What the task requires: Once the line containing "RELAY3 pin IN1: none -> D4" is found in the data below, repeat it and every later line exactly, leaving the pictures out.

[[ Provided data, beginning ]]

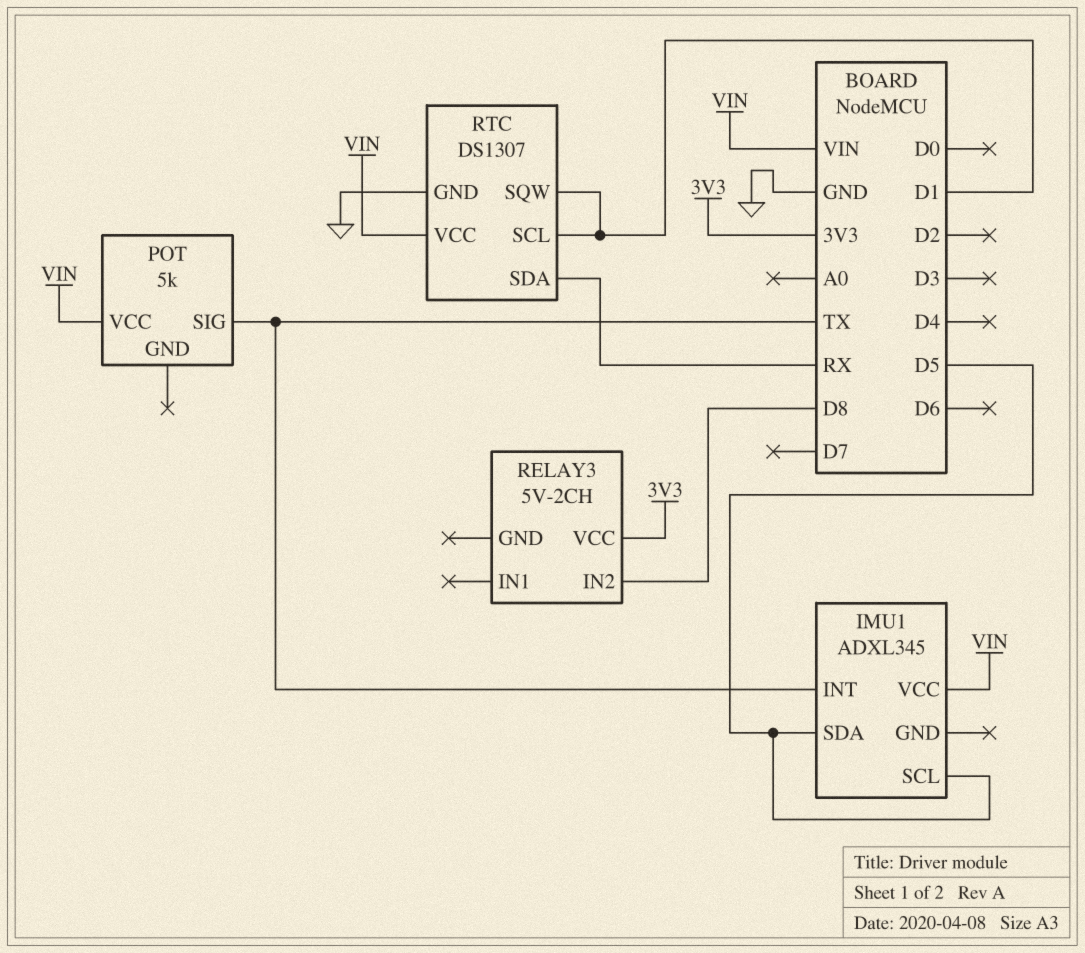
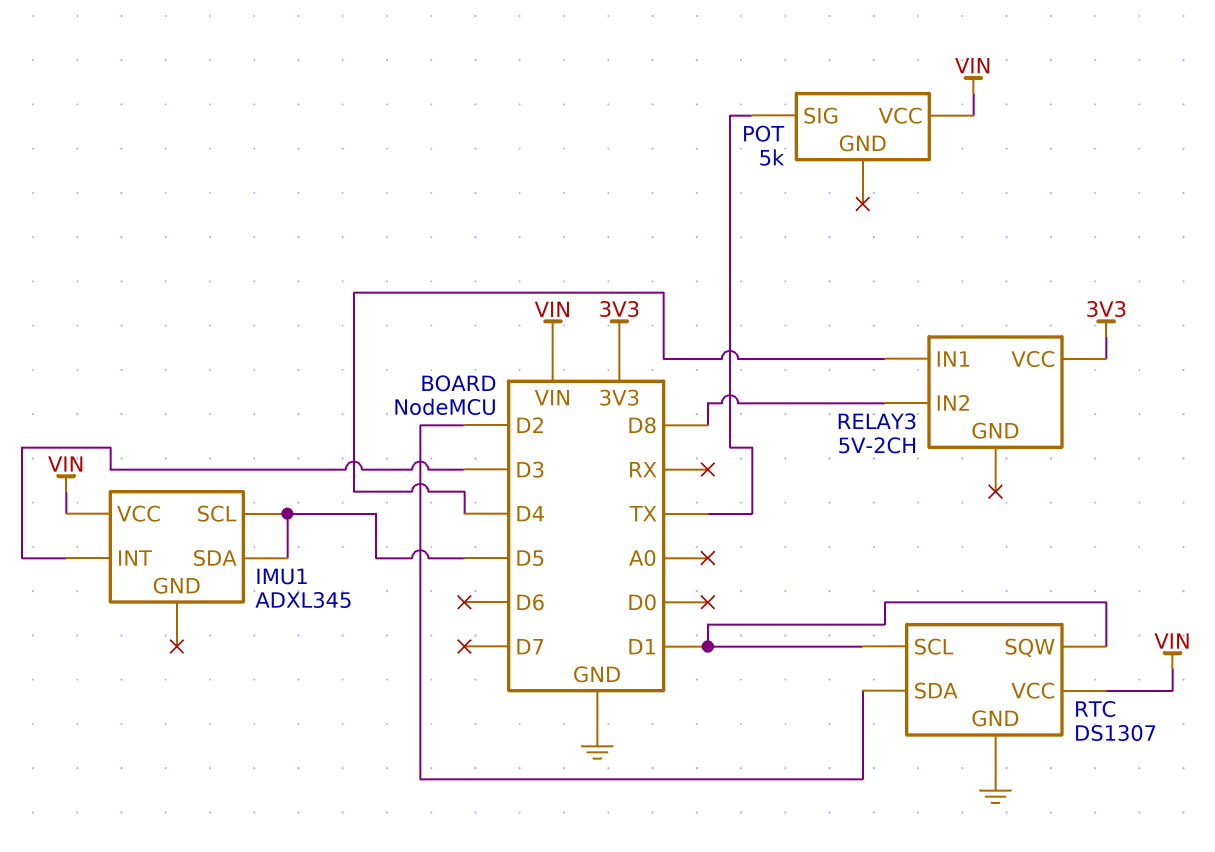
IMU1 pin INT: TX -> D3
RELAY3 pin IN1: none -> D4
RTC pin SDA: RX -> D2

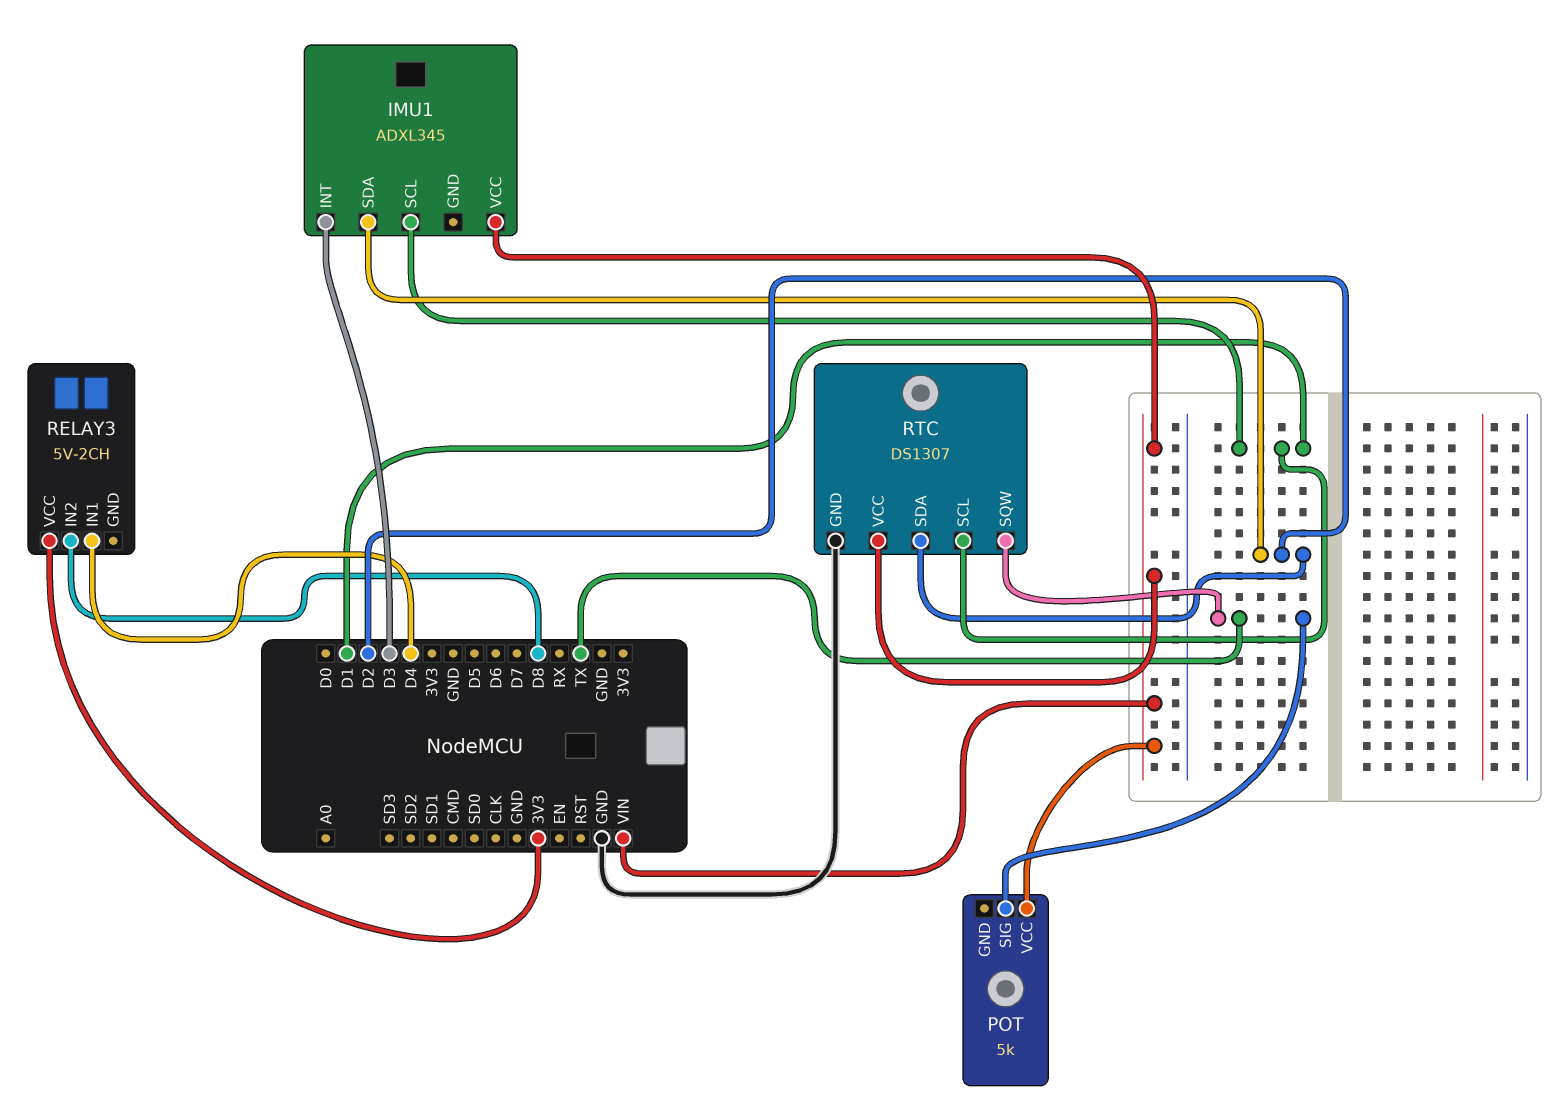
IMU1 pin SCL: D5 -> D1
IMU1 pin SDA: D5 -> D2
RTC pin SQW: D1 -> TX

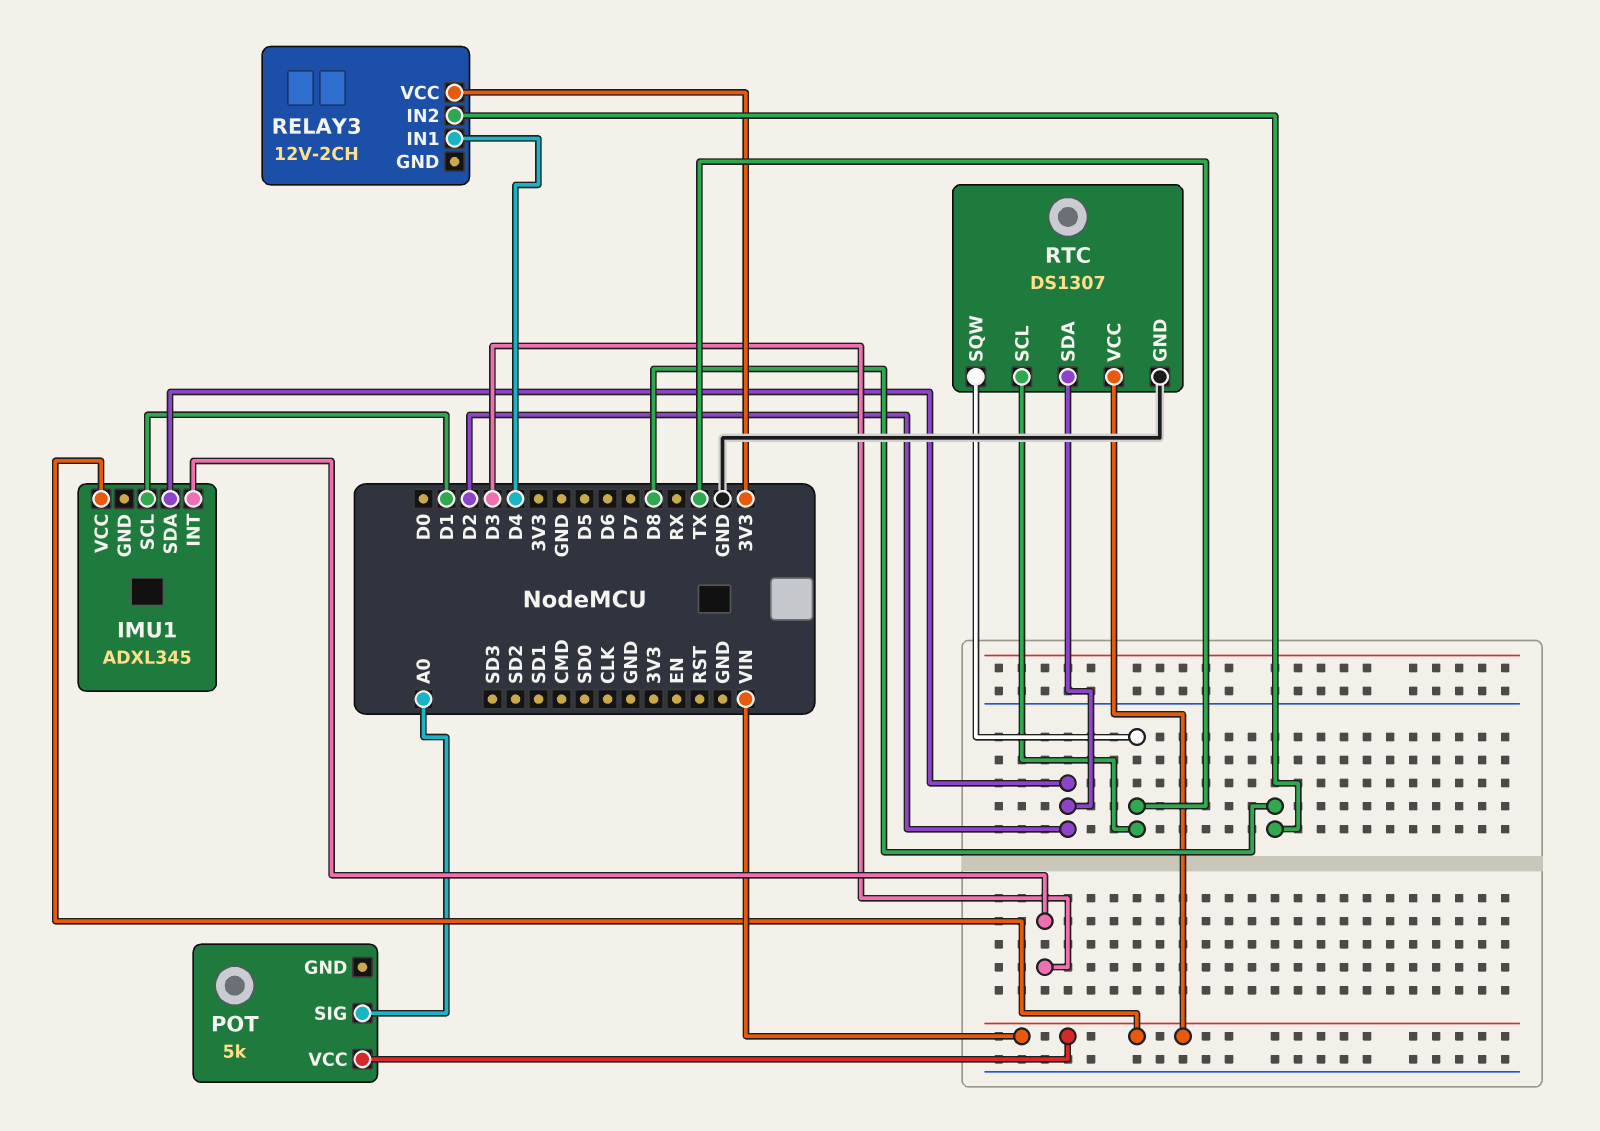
POT pin SIG: TX -> A0
RELAY3: 5V-2CH -> 12V-2CH
RTC pin SCL: D1 -> TX

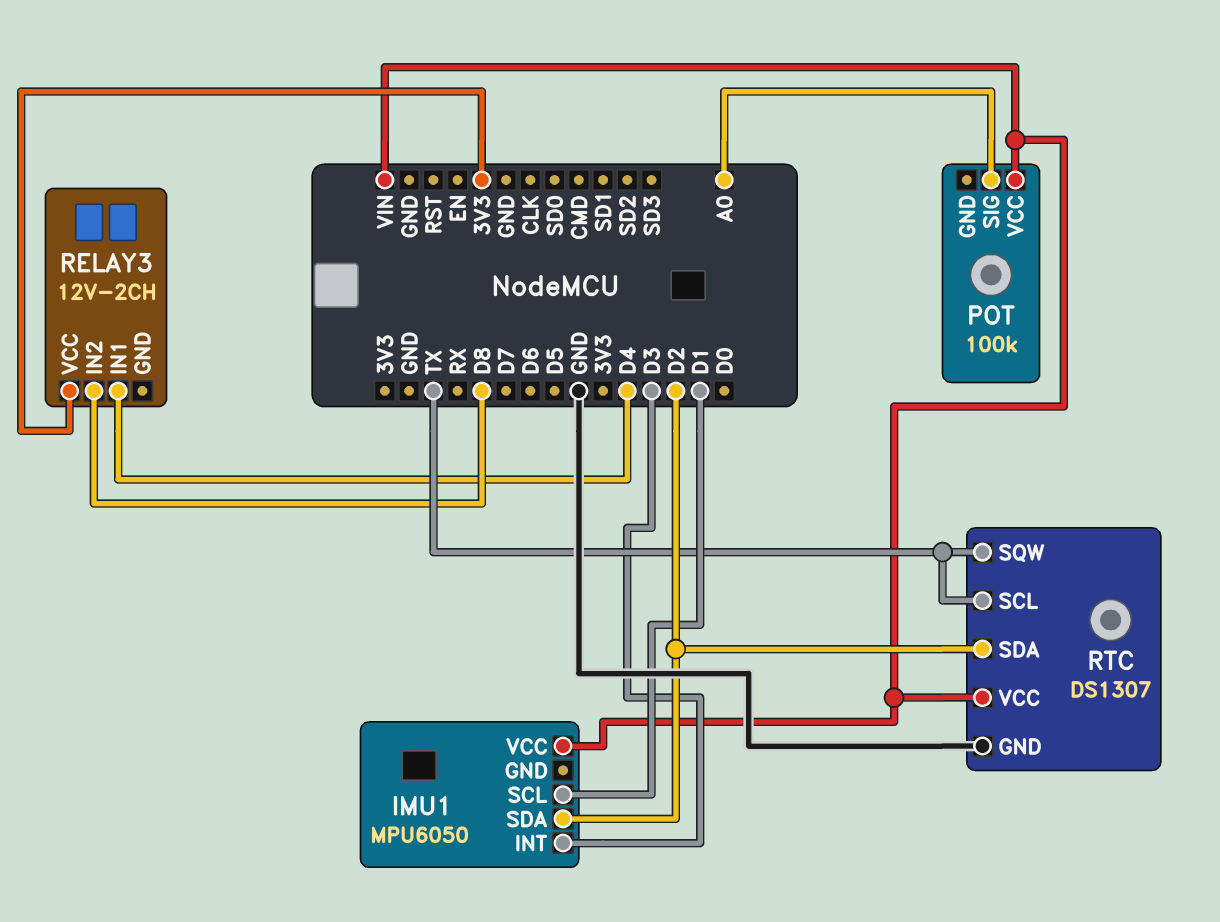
IMU1: ADXL345 -> MPU6050
POT: 5k -> 100k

[[ Provided data, end ]]

Completed exercise:
RELAY3 pin IN1: none -> D4
RTC pin SDA: RX -> D2

IMU1 pin SCL: D5 -> D1
IMU1 pin SDA: D5 -> D2
RTC pin SQW: D1 -> TX

POT pin SIG: TX -> A0
RELAY3: 5V-2CH -> 12V-2CH
RTC pin SCL: D1 -> TX

IMU1: ADXL345 -> MPU6050
POT: 5k -> 100k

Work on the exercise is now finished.